··· ENTRIES PROVIDED ···

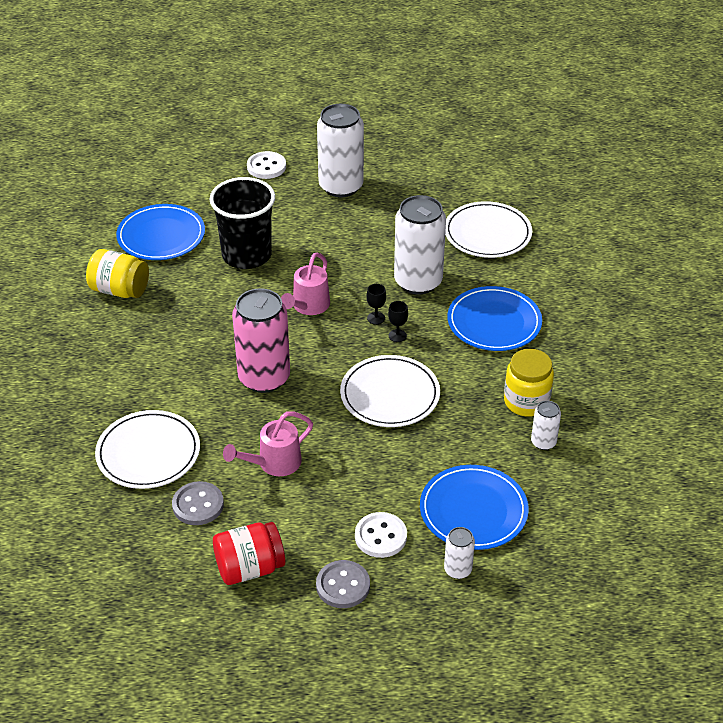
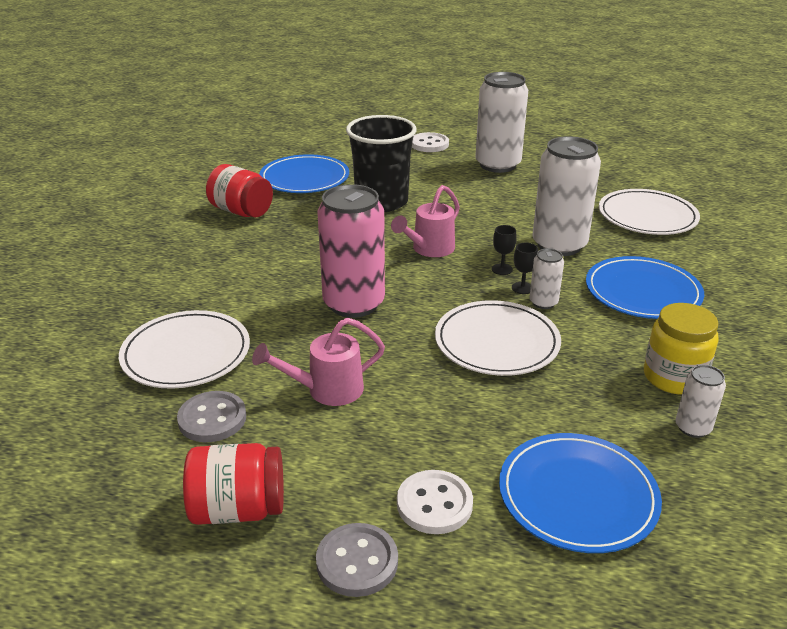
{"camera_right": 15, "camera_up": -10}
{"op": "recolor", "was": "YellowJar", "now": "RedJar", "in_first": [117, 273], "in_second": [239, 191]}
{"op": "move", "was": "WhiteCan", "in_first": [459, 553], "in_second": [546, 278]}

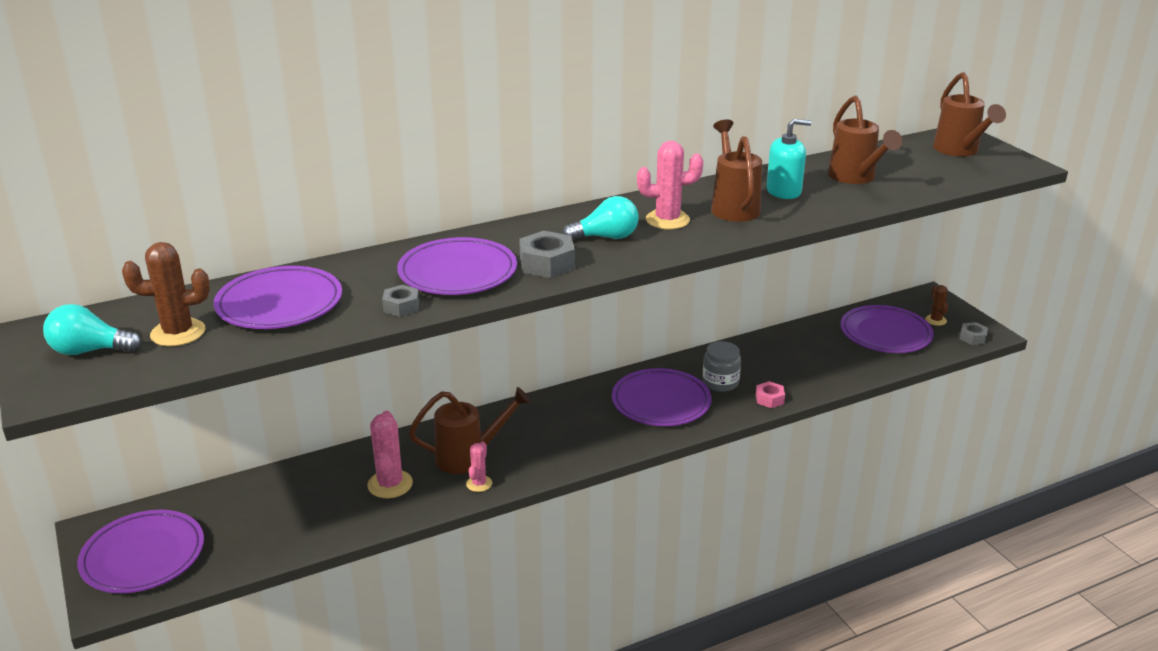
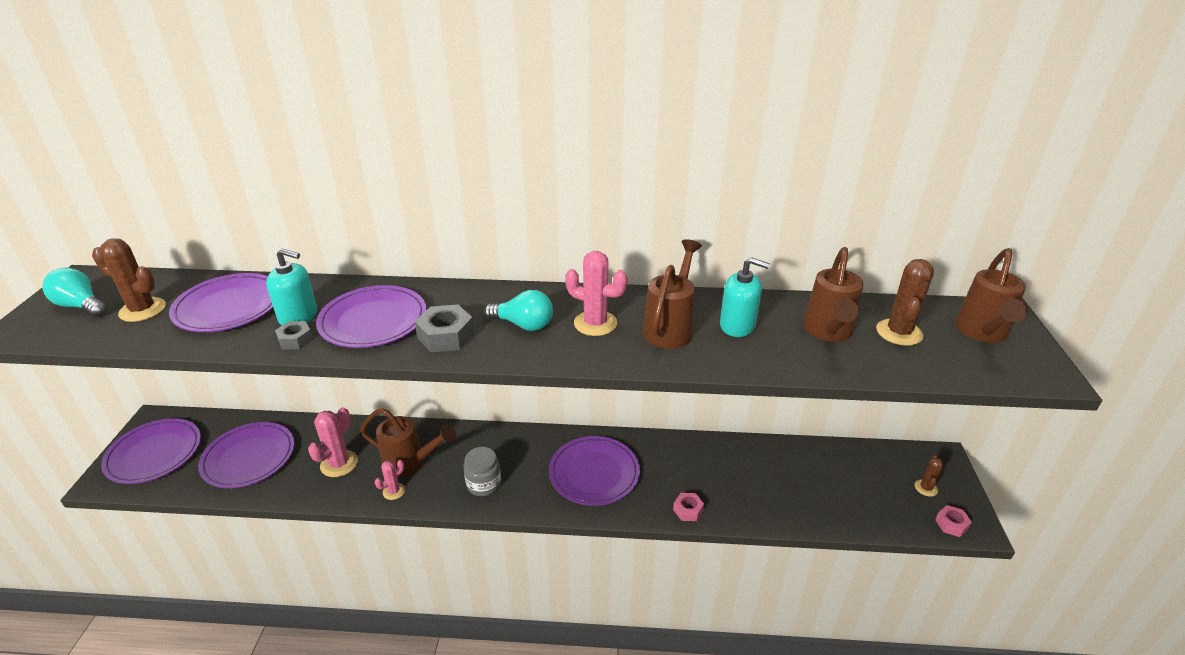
{"camera_right": 30, "camera_up": 5}
{"op": "move", "was": "PurplePlate", "in_first": [887, 329], "in_second": [246, 455]}
{"op": "insert", "now": "TurquoiseSoapDispenser", "in_second": [291, 286]}
{"op": "move", "was": "GreyJar", "in_first": [721, 366], "in_second": [482, 471]}
{"op": "insert", "now": "BrownCactus", "in_second": [905, 302]}
{"op": "recolor", "was": "GreyNut", "now": "PinkNut", "in_first": [973, 333], "in_second": [953, 521]}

···

## TASK REQUIREMENTS
Output the data above in full and exactly, with every image left out.

## WORKED SOLUTION
{"camera_right": 15, "camera_up": -10}
{"op": "recolor", "was": "YellowJar", "now": "RedJar", "in_first": [117, 273], "in_second": [239, 191]}
{"op": "move", "was": "WhiteCan", "in_first": [459, 553], "in_second": [546, 278]}

{"camera_right": 30, "camera_up": 5}
{"op": "move", "was": "PurplePlate", "in_first": [887, 329], "in_second": [246, 455]}
{"op": "insert", "now": "TurquoiseSoapDispenser", "in_second": [291, 286]}
{"op": "move", "was": "GreyJar", "in_first": [721, 366], "in_second": [482, 471]}
{"op": "insert", "now": "BrownCactus", "in_second": [905, 302]}
{"op": "recolor", "was": "GreyNut", "now": "PinkNut", "in_first": [973, 333], "in_second": [953, 521]}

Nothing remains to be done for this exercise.